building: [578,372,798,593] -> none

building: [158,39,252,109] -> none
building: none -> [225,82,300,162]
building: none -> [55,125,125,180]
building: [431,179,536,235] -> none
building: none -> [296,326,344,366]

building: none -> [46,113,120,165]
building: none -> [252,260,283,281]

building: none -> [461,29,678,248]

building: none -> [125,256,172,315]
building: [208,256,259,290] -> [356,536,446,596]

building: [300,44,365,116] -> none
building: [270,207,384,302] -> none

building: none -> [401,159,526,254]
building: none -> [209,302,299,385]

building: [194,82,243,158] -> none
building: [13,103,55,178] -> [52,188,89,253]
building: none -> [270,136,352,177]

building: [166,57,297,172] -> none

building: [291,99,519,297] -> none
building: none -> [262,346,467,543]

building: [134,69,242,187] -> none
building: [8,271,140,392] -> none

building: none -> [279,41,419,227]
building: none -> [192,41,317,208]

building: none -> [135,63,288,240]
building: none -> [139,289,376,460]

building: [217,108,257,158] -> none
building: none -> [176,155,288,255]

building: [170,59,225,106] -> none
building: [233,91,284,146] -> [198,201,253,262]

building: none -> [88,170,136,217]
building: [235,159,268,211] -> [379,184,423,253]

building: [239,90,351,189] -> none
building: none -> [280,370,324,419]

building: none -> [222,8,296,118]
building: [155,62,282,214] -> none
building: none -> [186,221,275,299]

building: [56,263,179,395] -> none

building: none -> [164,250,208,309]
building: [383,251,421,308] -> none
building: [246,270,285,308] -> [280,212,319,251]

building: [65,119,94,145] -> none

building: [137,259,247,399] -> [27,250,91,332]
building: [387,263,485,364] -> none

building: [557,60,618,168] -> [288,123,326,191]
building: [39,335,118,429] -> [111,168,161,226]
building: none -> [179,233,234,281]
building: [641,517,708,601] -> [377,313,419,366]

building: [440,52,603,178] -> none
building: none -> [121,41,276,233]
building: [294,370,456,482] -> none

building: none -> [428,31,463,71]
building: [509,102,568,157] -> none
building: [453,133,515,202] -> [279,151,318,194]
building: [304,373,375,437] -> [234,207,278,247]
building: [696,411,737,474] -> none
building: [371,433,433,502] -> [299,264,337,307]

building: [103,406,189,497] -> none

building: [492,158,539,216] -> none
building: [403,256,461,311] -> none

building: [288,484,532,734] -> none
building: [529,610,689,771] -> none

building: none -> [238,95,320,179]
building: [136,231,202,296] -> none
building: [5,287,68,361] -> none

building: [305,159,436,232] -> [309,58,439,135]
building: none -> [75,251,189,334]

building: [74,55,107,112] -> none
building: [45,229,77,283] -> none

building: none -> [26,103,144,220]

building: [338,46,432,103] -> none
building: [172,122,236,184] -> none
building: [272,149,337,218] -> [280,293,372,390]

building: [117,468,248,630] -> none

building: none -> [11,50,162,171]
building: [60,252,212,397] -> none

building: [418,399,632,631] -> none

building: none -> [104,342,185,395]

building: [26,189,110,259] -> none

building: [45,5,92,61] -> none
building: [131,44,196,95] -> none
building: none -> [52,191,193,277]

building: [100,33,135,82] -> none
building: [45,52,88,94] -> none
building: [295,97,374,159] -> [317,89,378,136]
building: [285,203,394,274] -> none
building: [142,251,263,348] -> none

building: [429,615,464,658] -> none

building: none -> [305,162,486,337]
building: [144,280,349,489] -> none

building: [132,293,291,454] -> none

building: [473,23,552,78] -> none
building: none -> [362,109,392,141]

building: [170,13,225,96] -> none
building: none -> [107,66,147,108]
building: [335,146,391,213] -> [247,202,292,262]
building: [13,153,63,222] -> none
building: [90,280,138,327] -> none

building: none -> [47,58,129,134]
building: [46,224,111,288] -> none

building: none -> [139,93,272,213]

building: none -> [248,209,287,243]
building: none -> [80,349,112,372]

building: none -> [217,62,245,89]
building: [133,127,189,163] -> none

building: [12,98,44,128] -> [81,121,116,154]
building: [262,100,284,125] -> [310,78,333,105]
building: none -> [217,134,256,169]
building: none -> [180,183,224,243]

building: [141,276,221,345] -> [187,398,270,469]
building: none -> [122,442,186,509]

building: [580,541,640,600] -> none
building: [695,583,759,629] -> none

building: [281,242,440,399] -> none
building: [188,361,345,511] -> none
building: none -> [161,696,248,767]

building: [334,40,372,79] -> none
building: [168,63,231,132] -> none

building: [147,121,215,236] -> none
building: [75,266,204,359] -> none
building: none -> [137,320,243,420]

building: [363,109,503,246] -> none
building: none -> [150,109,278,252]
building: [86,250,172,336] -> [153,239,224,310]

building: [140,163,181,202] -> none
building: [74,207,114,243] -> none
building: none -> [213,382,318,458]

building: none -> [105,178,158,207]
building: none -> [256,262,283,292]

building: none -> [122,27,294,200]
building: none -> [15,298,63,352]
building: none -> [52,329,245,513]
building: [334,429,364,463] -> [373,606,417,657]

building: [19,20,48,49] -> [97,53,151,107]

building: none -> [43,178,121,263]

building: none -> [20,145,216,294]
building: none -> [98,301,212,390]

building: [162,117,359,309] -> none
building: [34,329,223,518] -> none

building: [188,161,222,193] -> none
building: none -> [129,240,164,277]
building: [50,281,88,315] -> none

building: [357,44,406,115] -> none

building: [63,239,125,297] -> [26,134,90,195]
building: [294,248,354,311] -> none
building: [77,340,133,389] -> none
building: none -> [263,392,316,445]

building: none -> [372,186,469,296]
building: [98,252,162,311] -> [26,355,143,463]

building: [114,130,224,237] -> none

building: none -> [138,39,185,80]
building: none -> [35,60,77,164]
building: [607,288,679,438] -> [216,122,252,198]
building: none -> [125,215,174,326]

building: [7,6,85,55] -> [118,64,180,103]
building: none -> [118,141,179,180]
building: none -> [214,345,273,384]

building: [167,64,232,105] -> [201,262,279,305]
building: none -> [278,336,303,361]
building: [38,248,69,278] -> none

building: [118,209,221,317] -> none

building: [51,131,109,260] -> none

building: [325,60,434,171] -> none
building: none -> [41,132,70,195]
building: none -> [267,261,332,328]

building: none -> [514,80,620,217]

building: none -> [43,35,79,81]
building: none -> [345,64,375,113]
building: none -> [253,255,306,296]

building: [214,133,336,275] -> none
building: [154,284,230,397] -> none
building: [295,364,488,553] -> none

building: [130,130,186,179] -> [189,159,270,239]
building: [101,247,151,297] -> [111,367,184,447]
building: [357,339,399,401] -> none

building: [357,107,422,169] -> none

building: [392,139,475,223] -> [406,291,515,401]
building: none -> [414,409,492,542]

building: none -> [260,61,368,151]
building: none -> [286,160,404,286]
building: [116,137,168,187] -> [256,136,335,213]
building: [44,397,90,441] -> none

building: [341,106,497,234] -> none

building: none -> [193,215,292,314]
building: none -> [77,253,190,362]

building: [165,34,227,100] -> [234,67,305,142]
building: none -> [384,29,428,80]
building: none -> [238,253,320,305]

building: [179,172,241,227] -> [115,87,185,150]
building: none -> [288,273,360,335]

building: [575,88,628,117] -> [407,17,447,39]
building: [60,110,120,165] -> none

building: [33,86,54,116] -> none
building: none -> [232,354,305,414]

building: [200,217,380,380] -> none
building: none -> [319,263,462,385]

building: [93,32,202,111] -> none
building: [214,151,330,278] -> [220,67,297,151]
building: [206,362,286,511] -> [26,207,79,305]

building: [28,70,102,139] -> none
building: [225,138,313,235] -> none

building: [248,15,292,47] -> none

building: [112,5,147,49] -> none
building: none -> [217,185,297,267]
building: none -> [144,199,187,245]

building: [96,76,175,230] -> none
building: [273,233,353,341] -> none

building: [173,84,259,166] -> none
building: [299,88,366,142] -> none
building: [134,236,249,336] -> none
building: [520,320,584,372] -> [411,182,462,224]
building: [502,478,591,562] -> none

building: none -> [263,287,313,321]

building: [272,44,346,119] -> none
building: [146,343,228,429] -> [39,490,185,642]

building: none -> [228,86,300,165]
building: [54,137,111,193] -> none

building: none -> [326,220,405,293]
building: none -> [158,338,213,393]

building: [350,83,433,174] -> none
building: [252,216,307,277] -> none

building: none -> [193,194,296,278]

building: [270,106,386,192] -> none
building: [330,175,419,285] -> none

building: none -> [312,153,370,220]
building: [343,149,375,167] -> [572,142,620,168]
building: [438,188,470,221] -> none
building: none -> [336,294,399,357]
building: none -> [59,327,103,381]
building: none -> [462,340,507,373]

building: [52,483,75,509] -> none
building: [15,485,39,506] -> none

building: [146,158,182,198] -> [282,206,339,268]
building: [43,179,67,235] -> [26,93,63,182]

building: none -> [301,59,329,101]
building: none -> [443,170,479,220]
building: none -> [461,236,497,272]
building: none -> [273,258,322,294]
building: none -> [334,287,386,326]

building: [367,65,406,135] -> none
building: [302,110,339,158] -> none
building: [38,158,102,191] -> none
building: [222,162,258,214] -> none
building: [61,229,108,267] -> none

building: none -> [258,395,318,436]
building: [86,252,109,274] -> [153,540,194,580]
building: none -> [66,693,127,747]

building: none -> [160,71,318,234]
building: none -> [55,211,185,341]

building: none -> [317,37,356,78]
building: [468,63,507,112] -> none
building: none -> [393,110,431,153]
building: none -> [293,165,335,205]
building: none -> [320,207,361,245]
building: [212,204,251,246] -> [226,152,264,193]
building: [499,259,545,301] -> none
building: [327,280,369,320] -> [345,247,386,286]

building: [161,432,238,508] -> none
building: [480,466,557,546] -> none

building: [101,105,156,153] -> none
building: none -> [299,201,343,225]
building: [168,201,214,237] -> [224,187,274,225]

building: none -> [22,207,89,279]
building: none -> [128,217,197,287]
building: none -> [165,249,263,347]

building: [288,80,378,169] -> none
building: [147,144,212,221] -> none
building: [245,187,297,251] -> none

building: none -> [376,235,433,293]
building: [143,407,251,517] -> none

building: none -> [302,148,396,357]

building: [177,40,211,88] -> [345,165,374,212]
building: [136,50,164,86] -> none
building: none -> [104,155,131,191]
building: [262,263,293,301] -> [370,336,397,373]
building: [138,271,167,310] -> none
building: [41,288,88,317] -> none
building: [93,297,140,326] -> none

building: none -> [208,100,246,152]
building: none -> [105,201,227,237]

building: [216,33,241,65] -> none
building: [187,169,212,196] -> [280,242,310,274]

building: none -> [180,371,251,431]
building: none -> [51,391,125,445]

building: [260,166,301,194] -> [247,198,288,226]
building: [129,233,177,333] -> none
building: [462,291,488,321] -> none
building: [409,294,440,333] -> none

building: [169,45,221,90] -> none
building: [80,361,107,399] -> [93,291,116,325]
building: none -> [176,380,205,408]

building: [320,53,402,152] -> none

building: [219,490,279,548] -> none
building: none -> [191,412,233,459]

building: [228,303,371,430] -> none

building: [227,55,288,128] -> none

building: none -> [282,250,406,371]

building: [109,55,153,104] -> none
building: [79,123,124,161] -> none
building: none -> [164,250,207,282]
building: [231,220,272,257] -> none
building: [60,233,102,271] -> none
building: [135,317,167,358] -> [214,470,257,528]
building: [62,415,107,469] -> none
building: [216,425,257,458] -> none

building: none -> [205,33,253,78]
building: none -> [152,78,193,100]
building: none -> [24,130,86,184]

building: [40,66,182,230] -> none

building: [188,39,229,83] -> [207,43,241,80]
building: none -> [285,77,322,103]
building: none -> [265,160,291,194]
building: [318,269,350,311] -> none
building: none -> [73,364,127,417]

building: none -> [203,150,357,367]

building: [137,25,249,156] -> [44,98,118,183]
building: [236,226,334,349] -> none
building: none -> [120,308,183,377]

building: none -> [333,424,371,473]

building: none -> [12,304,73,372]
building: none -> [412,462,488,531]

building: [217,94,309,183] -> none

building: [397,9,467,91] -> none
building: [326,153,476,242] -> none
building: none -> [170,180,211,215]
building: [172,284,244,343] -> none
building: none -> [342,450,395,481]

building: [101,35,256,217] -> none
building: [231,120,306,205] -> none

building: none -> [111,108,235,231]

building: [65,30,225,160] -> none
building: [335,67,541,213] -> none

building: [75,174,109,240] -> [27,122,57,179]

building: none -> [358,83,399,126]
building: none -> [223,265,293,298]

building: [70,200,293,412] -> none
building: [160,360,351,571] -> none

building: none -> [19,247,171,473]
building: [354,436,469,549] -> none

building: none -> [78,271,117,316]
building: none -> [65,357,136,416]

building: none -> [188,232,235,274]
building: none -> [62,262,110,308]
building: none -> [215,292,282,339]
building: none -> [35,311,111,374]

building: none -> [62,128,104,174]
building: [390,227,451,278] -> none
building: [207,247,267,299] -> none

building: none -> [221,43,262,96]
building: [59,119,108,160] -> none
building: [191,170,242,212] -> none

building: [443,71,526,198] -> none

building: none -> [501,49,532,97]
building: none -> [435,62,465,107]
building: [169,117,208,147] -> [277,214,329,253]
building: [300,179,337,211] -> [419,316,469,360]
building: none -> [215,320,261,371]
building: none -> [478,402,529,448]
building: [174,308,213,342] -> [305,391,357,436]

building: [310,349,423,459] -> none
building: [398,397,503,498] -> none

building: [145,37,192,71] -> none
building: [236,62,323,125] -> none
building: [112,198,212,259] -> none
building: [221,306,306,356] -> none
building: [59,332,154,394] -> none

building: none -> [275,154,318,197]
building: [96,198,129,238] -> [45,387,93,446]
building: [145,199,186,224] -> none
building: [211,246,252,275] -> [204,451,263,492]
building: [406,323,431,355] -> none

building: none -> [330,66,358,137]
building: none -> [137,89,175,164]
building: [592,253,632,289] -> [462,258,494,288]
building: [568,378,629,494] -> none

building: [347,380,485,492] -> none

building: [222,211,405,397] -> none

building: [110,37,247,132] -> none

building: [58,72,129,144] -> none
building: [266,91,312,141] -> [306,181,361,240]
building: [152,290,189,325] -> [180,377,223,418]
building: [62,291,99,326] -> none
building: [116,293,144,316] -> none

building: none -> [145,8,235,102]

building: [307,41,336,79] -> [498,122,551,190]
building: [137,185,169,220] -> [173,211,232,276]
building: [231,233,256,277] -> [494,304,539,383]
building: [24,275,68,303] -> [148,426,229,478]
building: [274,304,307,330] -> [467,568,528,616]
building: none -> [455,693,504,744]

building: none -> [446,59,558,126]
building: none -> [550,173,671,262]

DIRECTIONS FOR THIS TASK
Reproduce verbatim the lines above, from the line with "building: [273,233,353,341] -> none" through the line with "building: [54,137,111,193] -> none".

RESPONSE AREA
building: [273,233,353,341] -> none

building: [173,84,259,166] -> none
building: [299,88,366,142] -> none
building: [134,236,249,336] -> none
building: [520,320,584,372] -> [411,182,462,224]
building: [502,478,591,562] -> none

building: none -> [263,287,313,321]

building: [272,44,346,119] -> none
building: [146,343,228,429] -> [39,490,185,642]

building: none -> [228,86,300,165]
building: [54,137,111,193] -> none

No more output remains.